» Your assignment
Verbatim repeat, images excluded. Give each entry again as written.

[Before and after images]

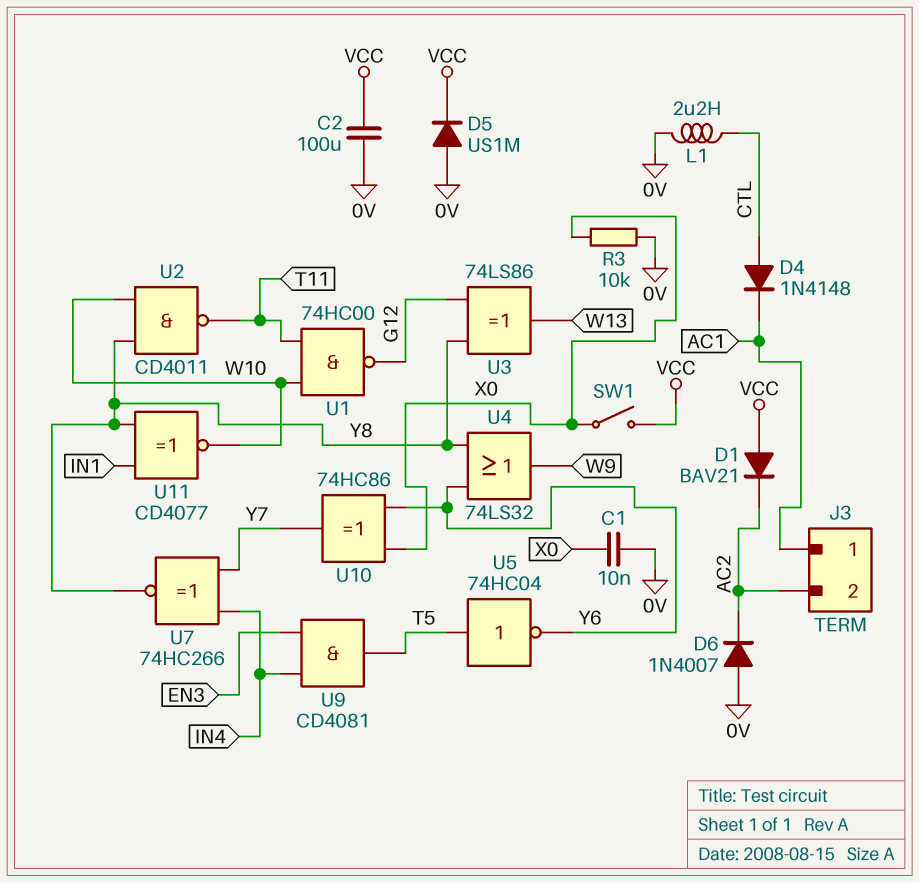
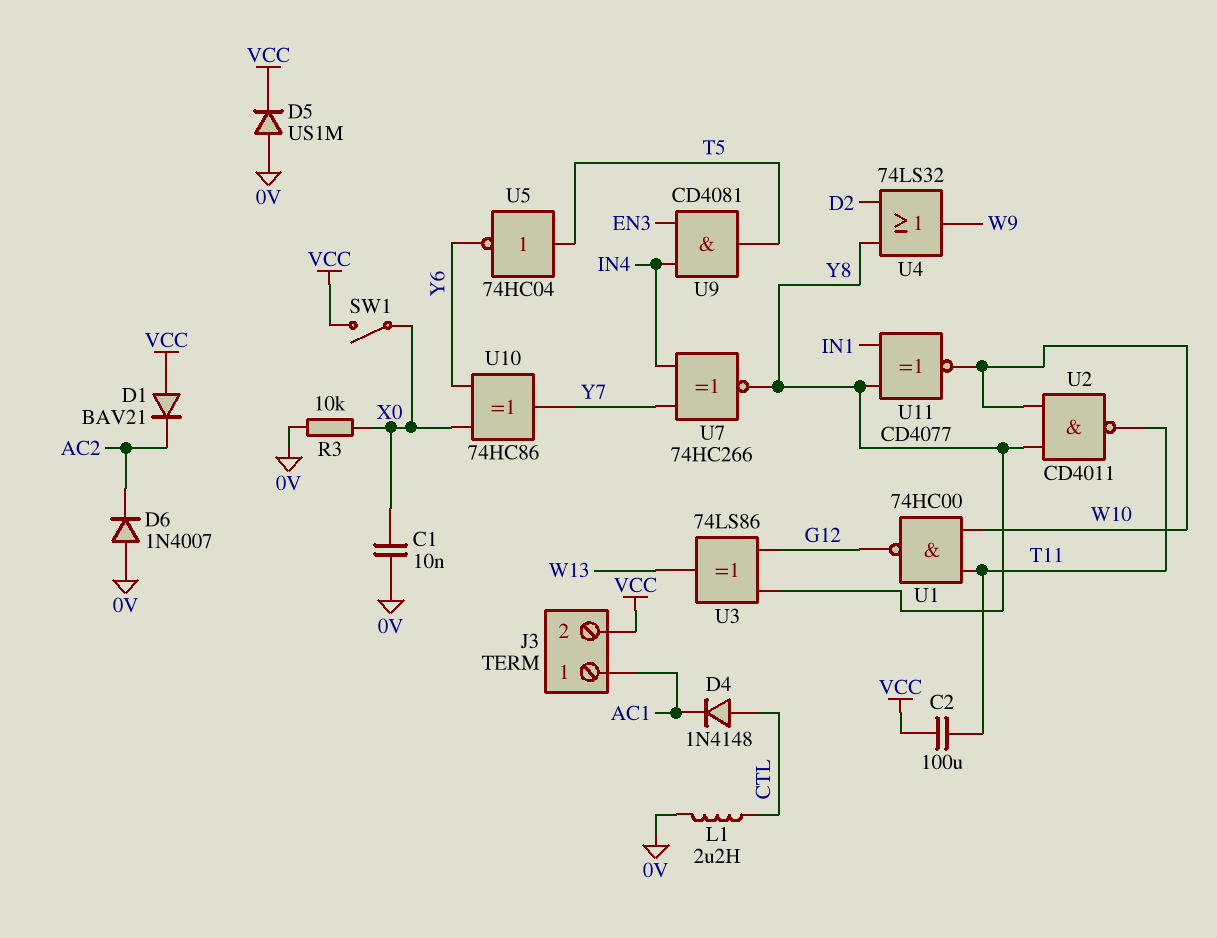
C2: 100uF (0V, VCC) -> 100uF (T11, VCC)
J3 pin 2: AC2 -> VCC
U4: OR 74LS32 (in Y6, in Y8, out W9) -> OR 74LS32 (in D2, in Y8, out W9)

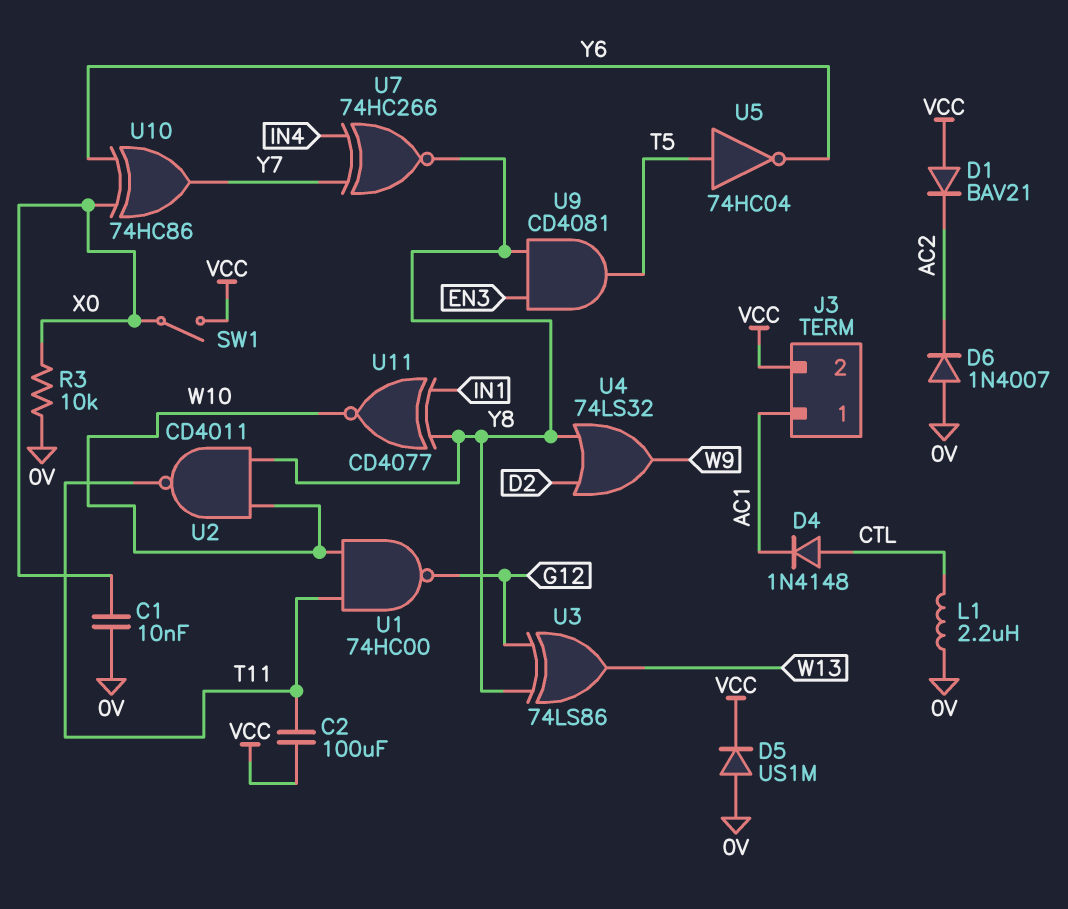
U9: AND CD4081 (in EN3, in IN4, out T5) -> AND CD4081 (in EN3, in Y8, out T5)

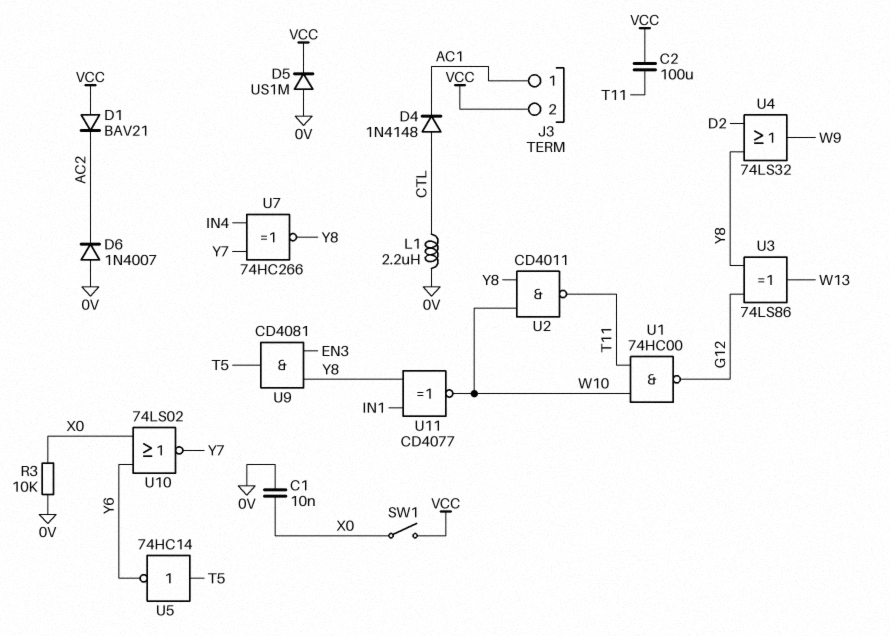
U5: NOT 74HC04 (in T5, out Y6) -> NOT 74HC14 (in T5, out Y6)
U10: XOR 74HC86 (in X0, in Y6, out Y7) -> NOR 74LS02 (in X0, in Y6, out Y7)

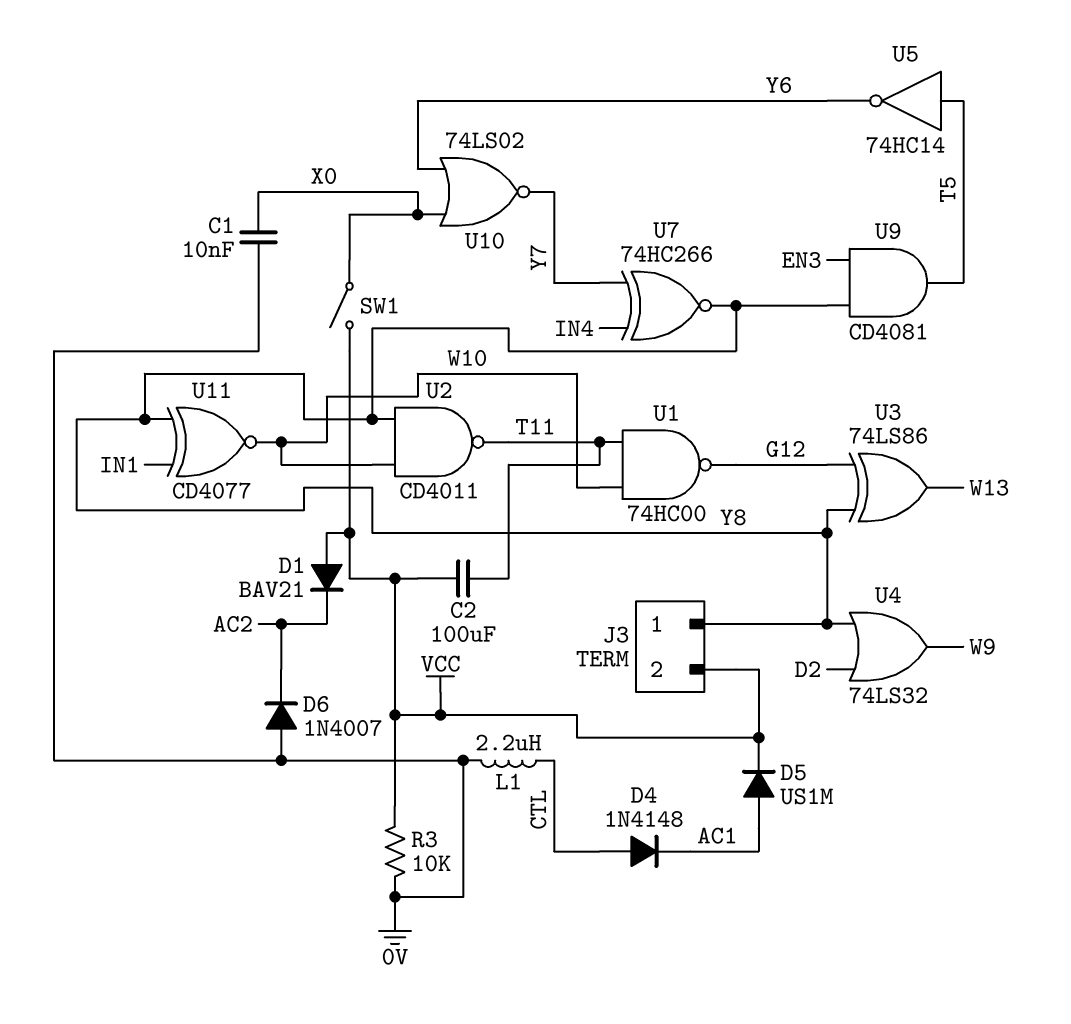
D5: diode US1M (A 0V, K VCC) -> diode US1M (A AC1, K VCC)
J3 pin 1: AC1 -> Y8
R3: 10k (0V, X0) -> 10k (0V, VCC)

» Answer space
C2: 100uF (0V, VCC) -> 100uF (T11, VCC)
J3 pin 2: AC2 -> VCC
U4: OR 74LS32 (in Y6, in Y8, out W9) -> OR 74LS32 (in D2, in Y8, out W9)

U9: AND CD4081 (in EN3, in IN4, out T5) -> AND CD4081 (in EN3, in Y8, out T5)

U5: NOT 74HC04 (in T5, out Y6) -> NOT 74HC14 (in T5, out Y6)
U10: XOR 74HC86 (in X0, in Y6, out Y7) -> NOR 74LS02 (in X0, in Y6, out Y7)

D5: diode US1M (A 0V, K VCC) -> diode US1M (A AC1, K VCC)
J3 pin 1: AC1 -> Y8
R3: 10k (0V, X0) -> 10k (0V, VCC)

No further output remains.